### Assignment
Output each entry verbatim. Leave the images out.

Excerpted data START

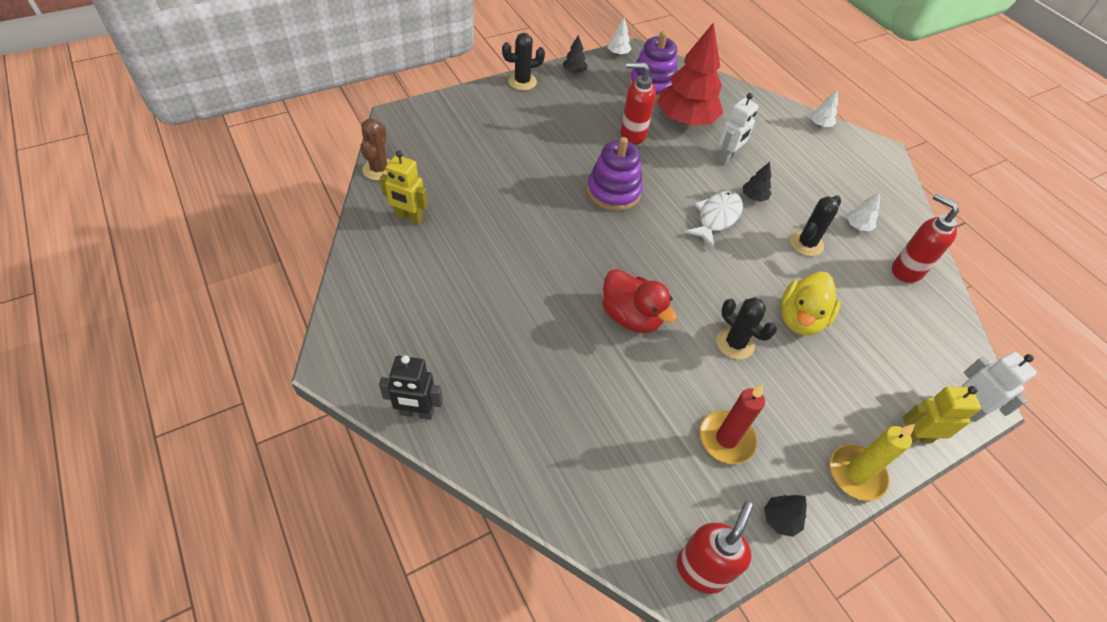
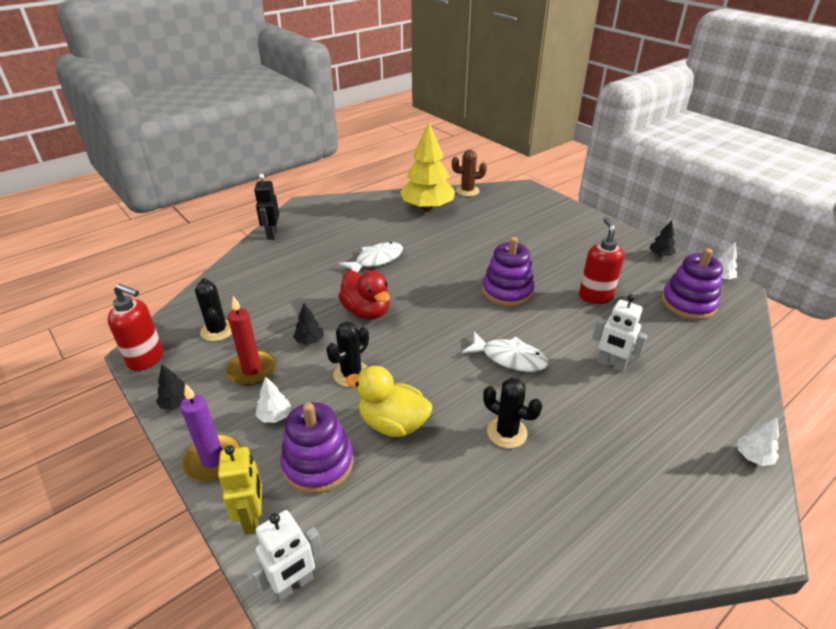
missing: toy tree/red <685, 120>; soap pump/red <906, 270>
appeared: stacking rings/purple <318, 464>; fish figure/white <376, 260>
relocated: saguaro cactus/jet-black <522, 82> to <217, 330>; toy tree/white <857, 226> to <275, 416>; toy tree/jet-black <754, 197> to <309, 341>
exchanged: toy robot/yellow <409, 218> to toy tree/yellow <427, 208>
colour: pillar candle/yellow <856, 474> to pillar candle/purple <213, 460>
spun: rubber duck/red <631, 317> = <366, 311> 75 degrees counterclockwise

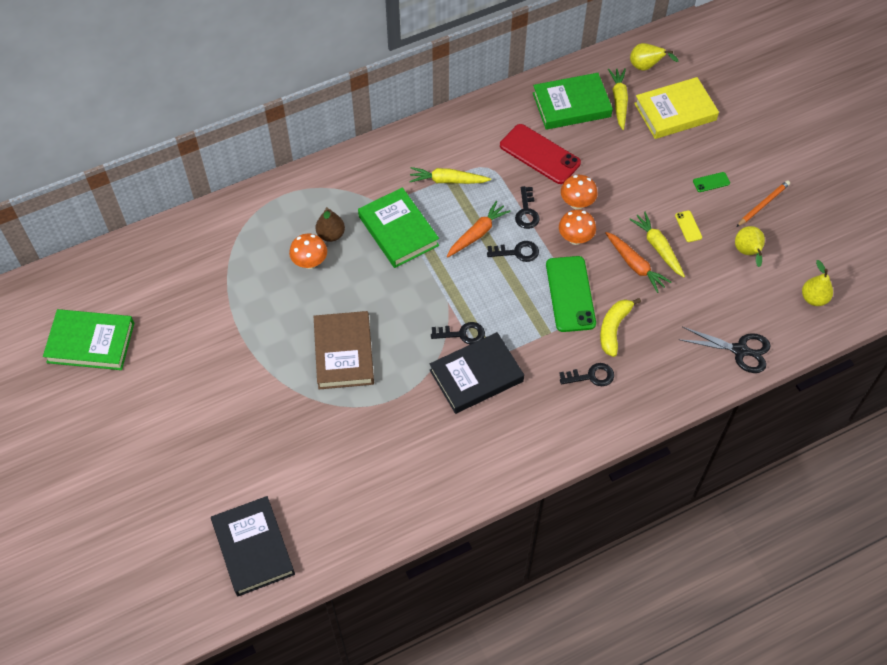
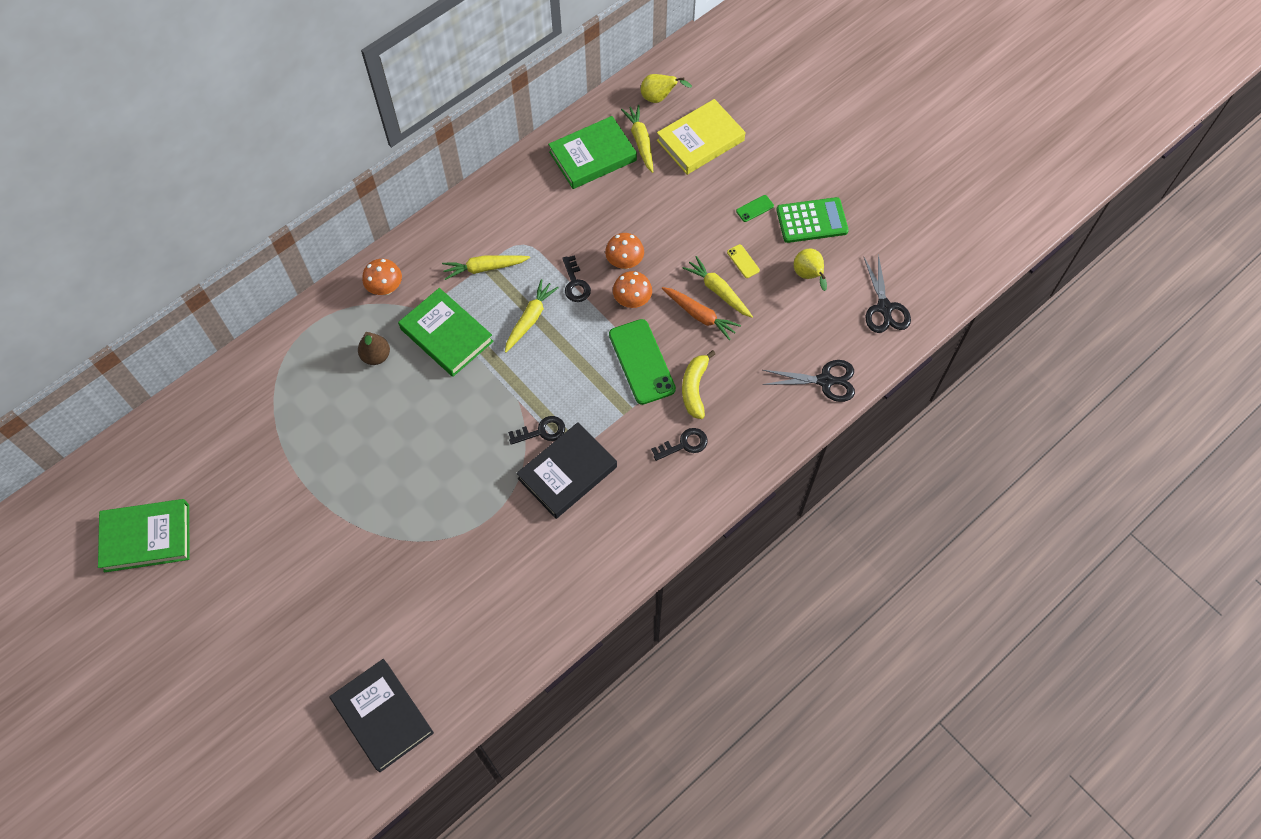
missing: book/brown <344, 353>; door key/jet-black <517, 252>; phone/red <540, 154>
relocated: toadstool/orange <310, 262> to <386, 288>
exchanged: lead pencil/orange <763, 204> to adding machine/emerald <812, 220>; pear fruit/yellow <814, 298> to pair of scissors/jet-black <884, 308>
colour: root vegetable/orange <477, 233> to root vegetable/yellow <530, 319>

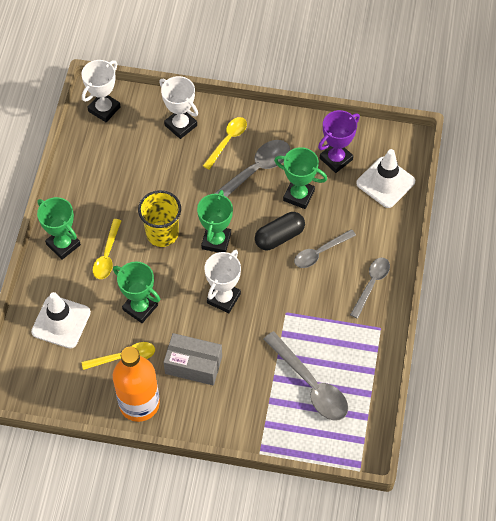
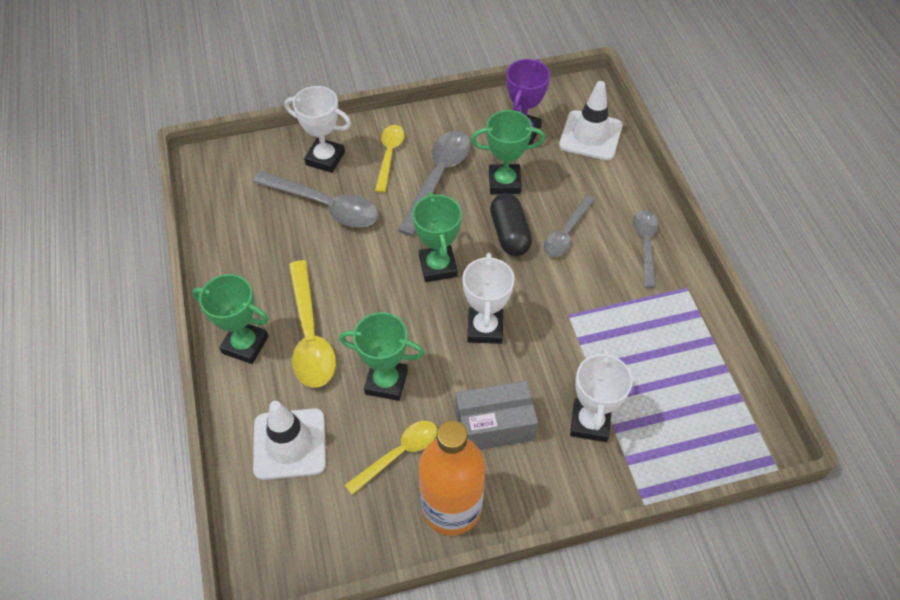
missing: cup/yellow <162, 233>
relocated: tablespoon/gray <310, 384> to <325, 206>; trophy/white <104, 109> to <590, 422>
spun: capsule/jet-black <279, 237> = <509, 234> 45 degrees counterclockwise
size: tablespoon/yellow <107, 255> = <310, 335> x1.57

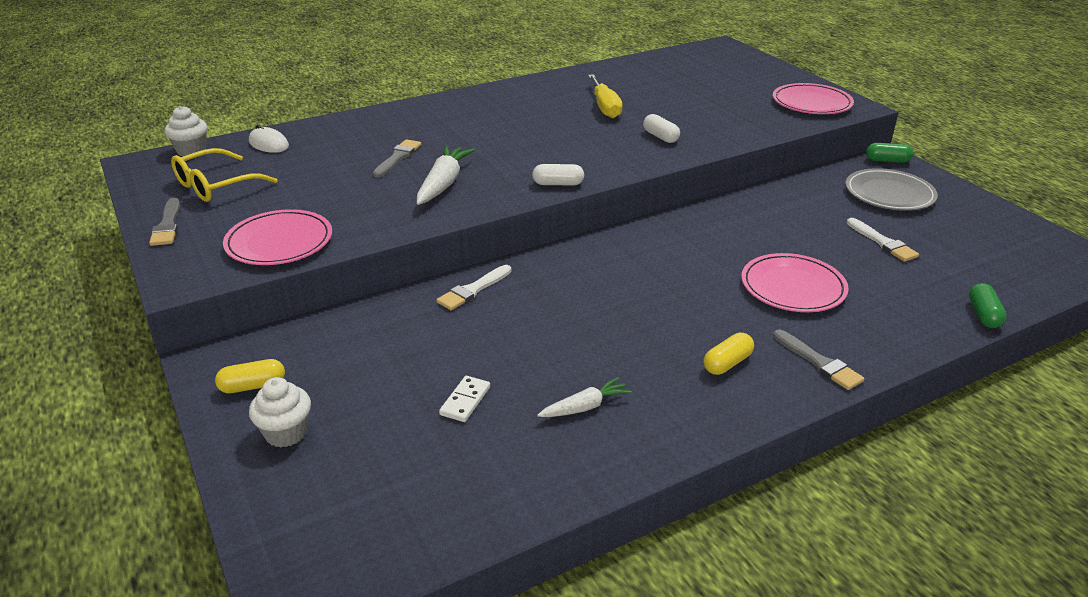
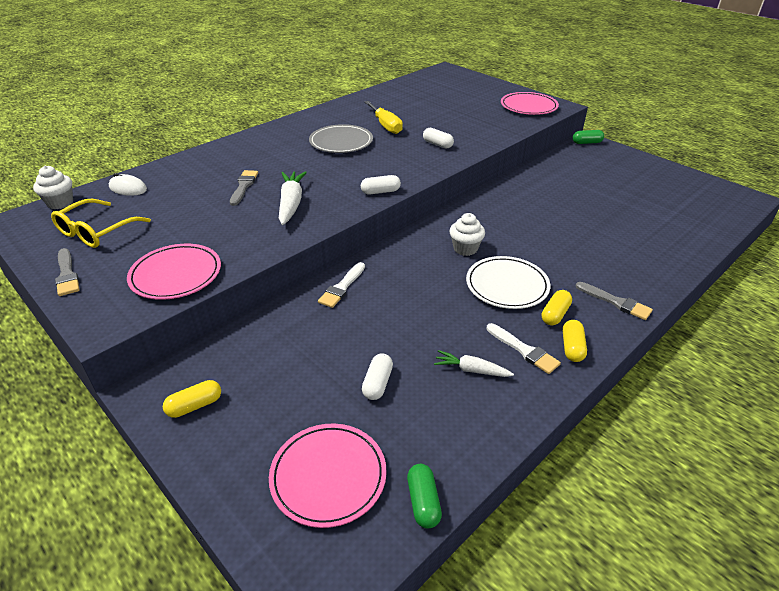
appeared: flat dish/white <507, 285>; capsule/yellow <572, 347>
relocated: flat dish/rose-pink <793, 287> to <328, 476>; flat dish/gray <889, 194> to <341, 142>; capsule/emerald <983, 315> to <423, 502>; fairy cake/white <286, 433> to <465, 249>; paintbrush/white <883, 242> to <524, 350>
exchanged: domino tile/white <465, 401> to capsule/white <377, 383>
spun: root vegetable/white <585, 407> = <471, 370> 120 degrees counterclockwise

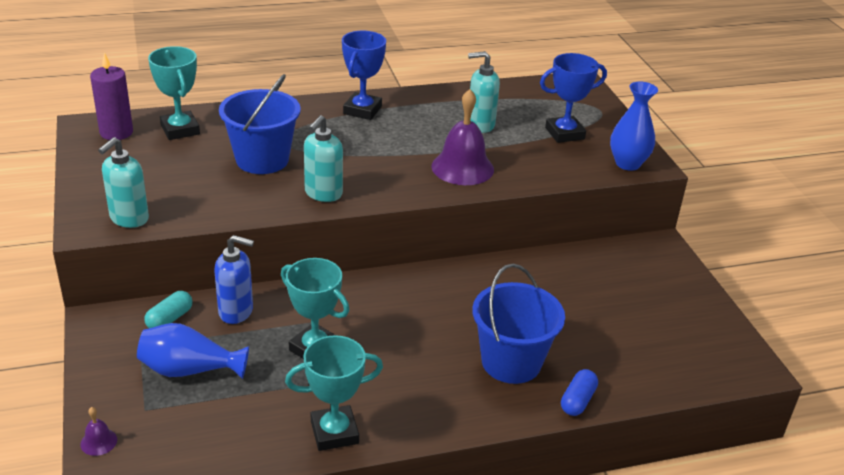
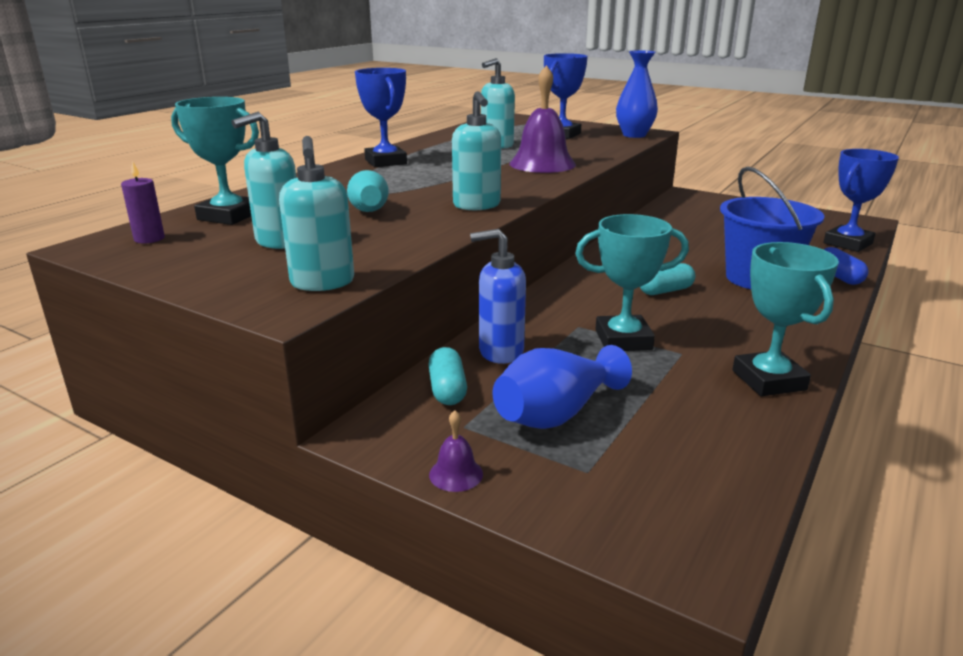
appeared: soap pump/teal <278, 242>; capsule/teal <665, 291>; trophy/royal blue <847, 243>
relocated: school bell/purple <98, 442> to <456, 474>
exchanged: bucket/royal blue <262, 159> to tenpin/teal <367, 206>
spun: soap pump/royal blue <236, 312> = <500, 352> 150 degrees counterclockwise; trophy/teal <334, 432> = <768, 380> 45 degrees counterclockwise
size: pillar candle/purple <116, 132> = <149, 239> x0.60

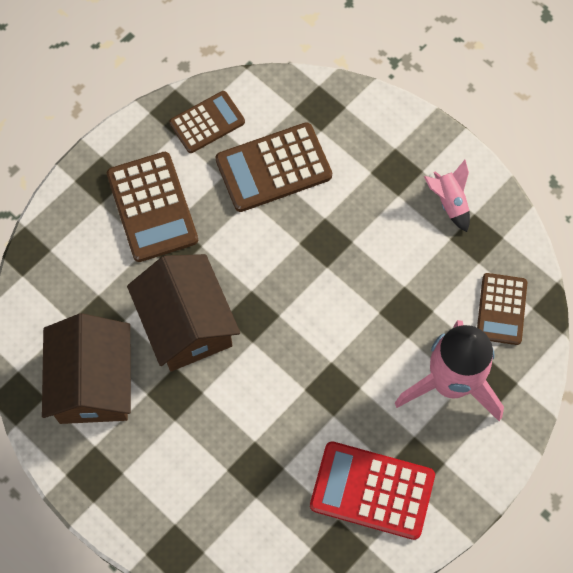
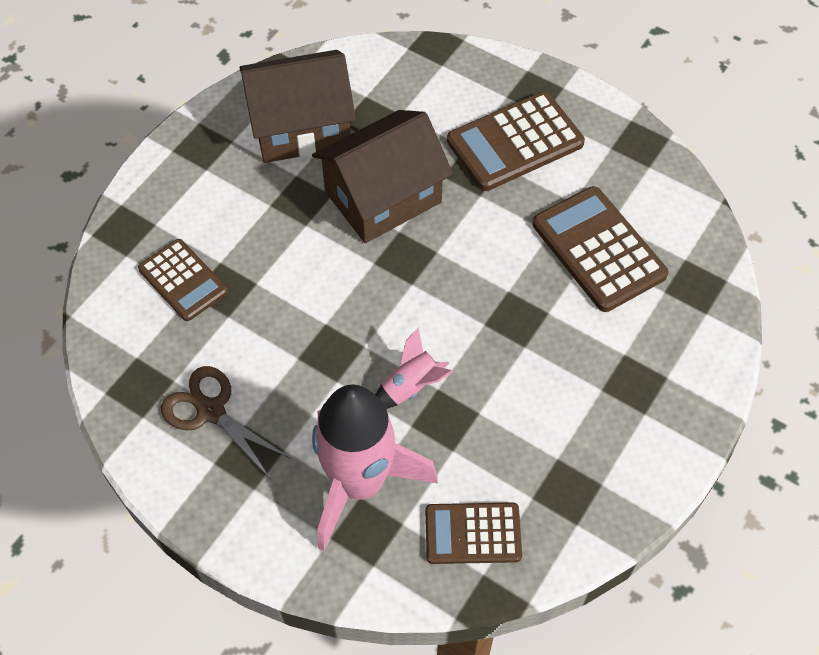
relocated: adding machine/brown <207, 122> to <183, 280>; spaceship/rose-pink <449, 202> to <411, 387>
exchanged: adding machine/red <372, 490> to pair of scissors/brown <211, 411>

Excerpted data END

### Output
missing: toy tree/red <685, 120>; soap pump/red <906, 270>
appeared: stacking rings/purple <318, 464>; fish figure/white <376, 260>
relocated: saguaro cactus/jet-black <522, 82> to <217, 330>; toy tree/white <857, 226> to <275, 416>; toy tree/jet-black <754, 197> to <309, 341>
exchanged: toy robot/yellow <409, 218> to toy tree/yellow <427, 208>
colour: pillar candle/yellow <856, 474> to pillar candle/purple <213, 460>
spun: rubber duck/red <631, 317> = <366, 311> 75 degrees counterclockwise

missing: book/brown <344, 353>; door key/jet-black <517, 252>; phone/red <540, 154>
relocated: toadstool/orange <310, 262> to <386, 288>
exchanged: lead pencil/orange <763, 204> to adding machine/emerald <812, 220>; pear fruit/yellow <814, 298> to pair of scissors/jet-black <884, 308>
colour: root vegetable/orange <477, 233> to root vegetable/yellow <530, 319>

missing: cup/yellow <162, 233>
relocated: tablespoon/gray <310, 384> to <325, 206>; trophy/white <104, 109> to <590, 422>
spun: capsule/jet-black <279, 237> = <509, 234> 45 degrees counterclockwise
size: tablespoon/yellow <107, 255> = <310, 335> x1.57

appeared: flat dish/white <507, 285>; capsule/yellow <572, 347>
relocated: flat dish/rose-pink <793, 287> to <328, 476>; flat dish/gray <889, 194> to <341, 142>; capsule/emerald <983, 315> to <423, 502>; fairy cake/white <286, 433> to <465, 249>; paintbrush/white <883, 242> to <524, 350>
exchanged: domino tile/white <465, 401> to capsule/white <377, 383>
spun: root vegetable/white <585, 407> = <471, 370> 120 degrees counterclockwise

appeared: soap pump/teal <278, 242>; capsule/teal <665, 291>; trophy/royal blue <847, 243>
relocated: school bell/purple <98, 442> to <456, 474>
exchanged: bucket/royal blue <262, 159> to tenpin/teal <367, 206>
spun: soap pump/royal blue <236, 312> = <500, 352> 150 degrees counterclockwise; trophy/teal <334, 432> = <768, 380> 45 degrees counterclockwise
size: pillar candle/purple <116, 132> = <149, 239> x0.60

relocated: adding machine/brown <207, 122> to <183, 280>; spaceship/rose-pink <449, 202> to <411, 387>
exchanged: adding machine/red <372, 490> to pair of scissors/brown <211, 411>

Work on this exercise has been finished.